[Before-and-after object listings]
◇ ◇ ◇ ◇ ◇
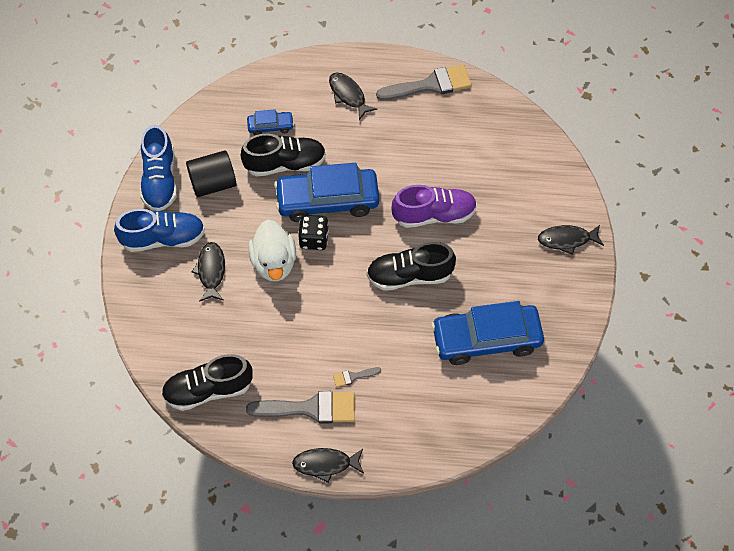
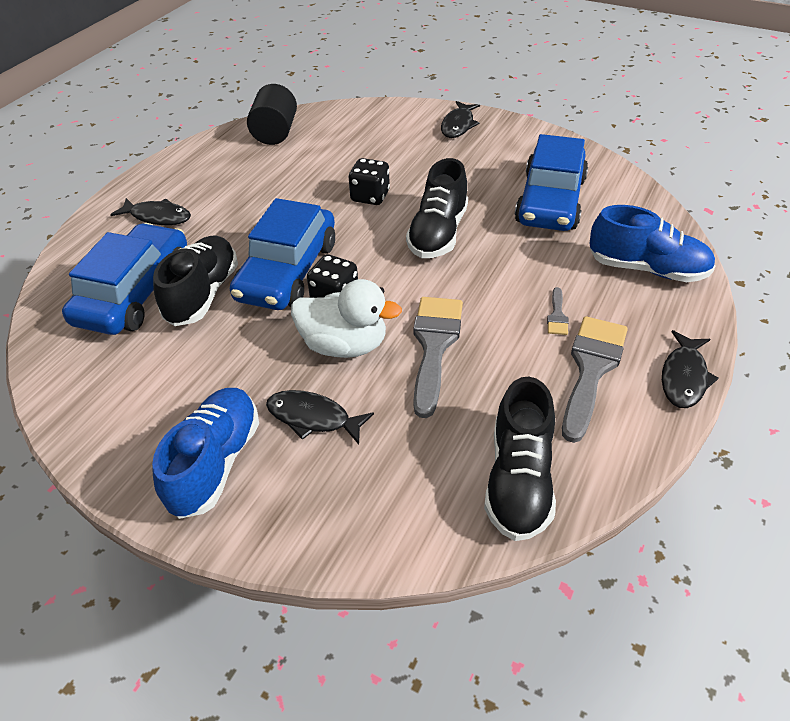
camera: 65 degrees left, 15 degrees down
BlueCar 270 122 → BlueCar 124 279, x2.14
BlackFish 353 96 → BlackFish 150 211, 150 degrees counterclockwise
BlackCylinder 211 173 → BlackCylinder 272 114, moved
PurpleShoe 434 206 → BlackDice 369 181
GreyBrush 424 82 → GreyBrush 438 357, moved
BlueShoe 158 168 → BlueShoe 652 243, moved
◇ ◇ ◇ ◇ ◇
Now copy each line of the entries that mentions "moved".

> RESPONSE AREA
BlackCylinder 211 173 → BlackCylinder 272 114, moved
GreyBrush 424 82 → GreyBrush 438 357, moved
BlueShoe 158 168 → BlueShoe 652 243, moved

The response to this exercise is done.